### How to complete this task
Pictures are to be omitted. Output only the lines from the one containing "TP3: test point (SIG4) -> none" through the end of the data, word for word.
(Information provided Opens)
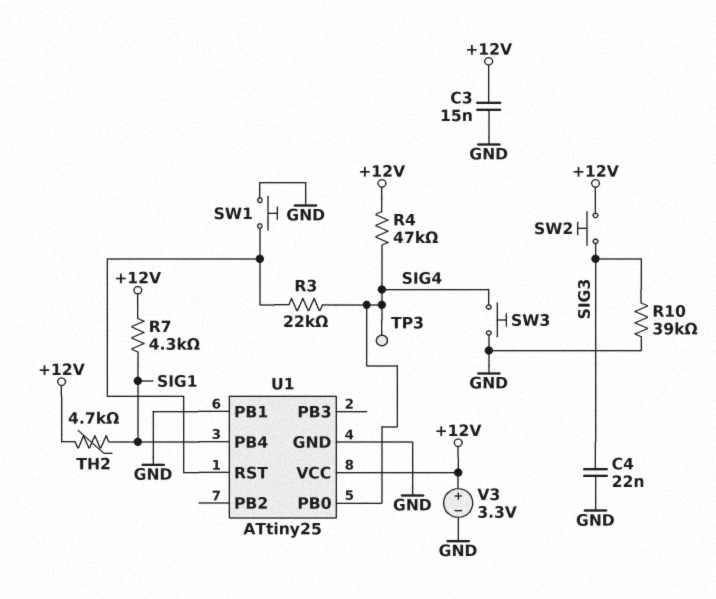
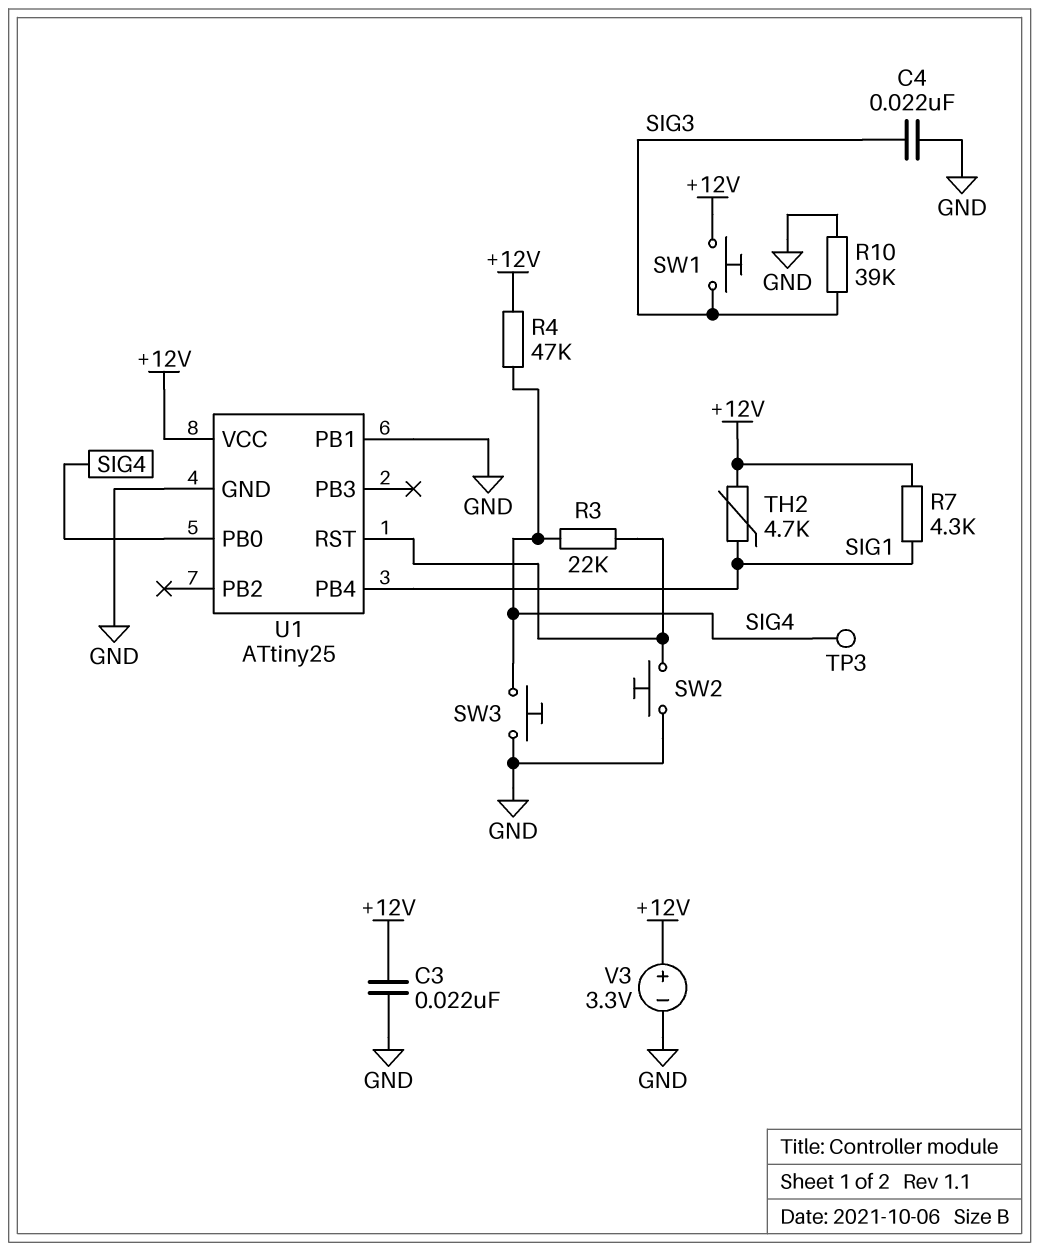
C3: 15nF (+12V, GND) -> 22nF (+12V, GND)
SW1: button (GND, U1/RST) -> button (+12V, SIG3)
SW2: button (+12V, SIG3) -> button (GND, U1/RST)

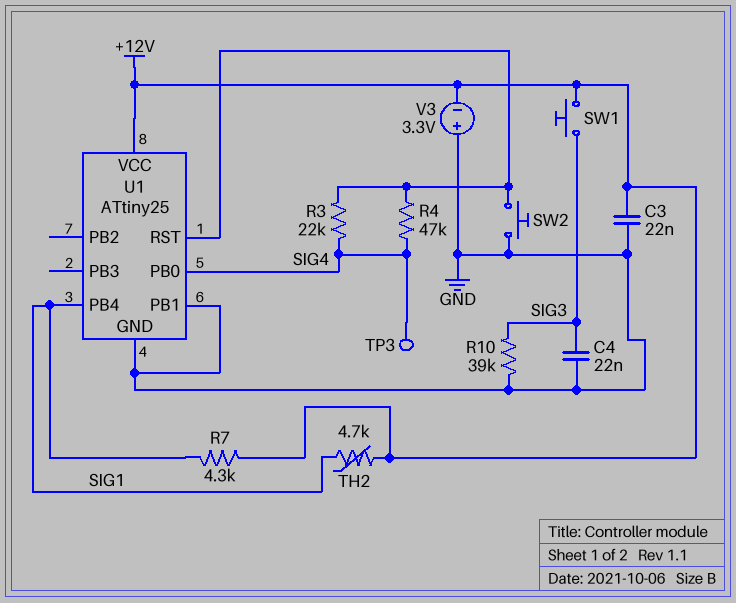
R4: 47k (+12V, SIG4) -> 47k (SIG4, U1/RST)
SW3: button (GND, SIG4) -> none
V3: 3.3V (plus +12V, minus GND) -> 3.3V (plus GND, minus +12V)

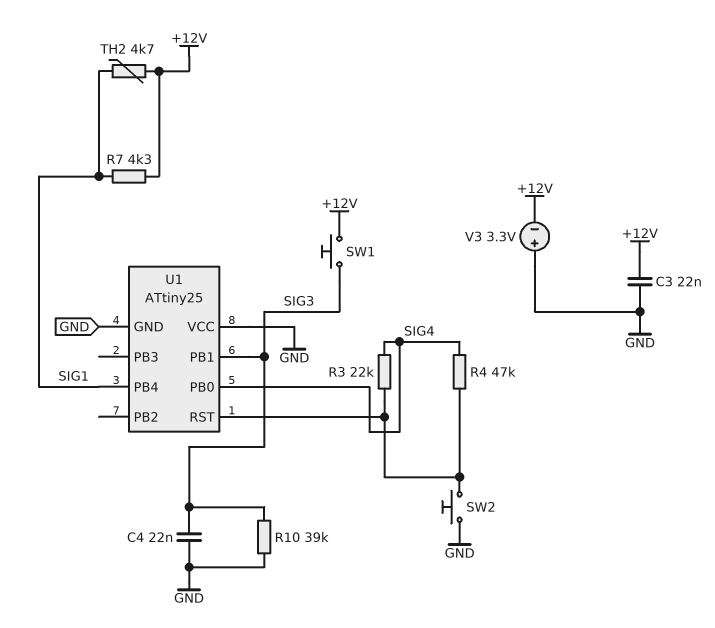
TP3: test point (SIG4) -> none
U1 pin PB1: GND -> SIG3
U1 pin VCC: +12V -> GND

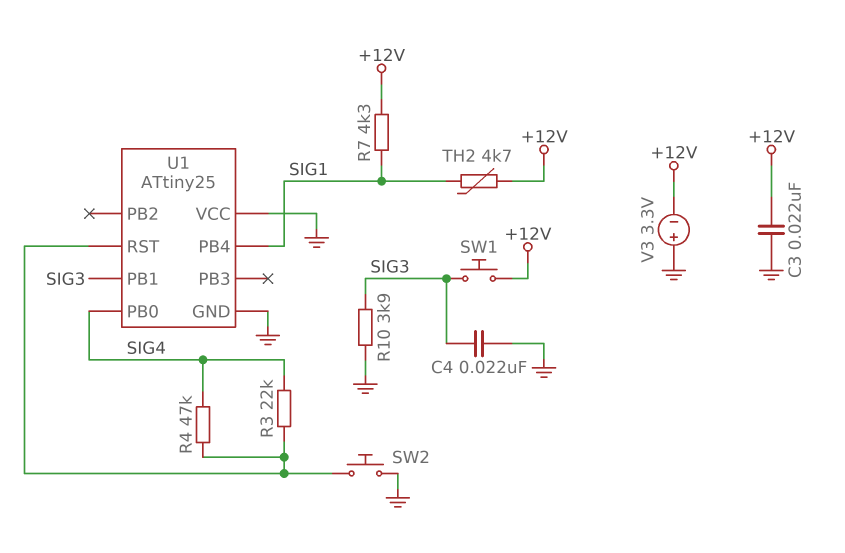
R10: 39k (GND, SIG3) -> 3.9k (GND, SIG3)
(Information provided Closes)
### Written reply
TP3: test point (SIG4) -> none
U1 pin PB1: GND -> SIG3
U1 pin VCC: +12V -> GND

R10: 39k (GND, SIG3) -> 3.9k (GND, SIG3)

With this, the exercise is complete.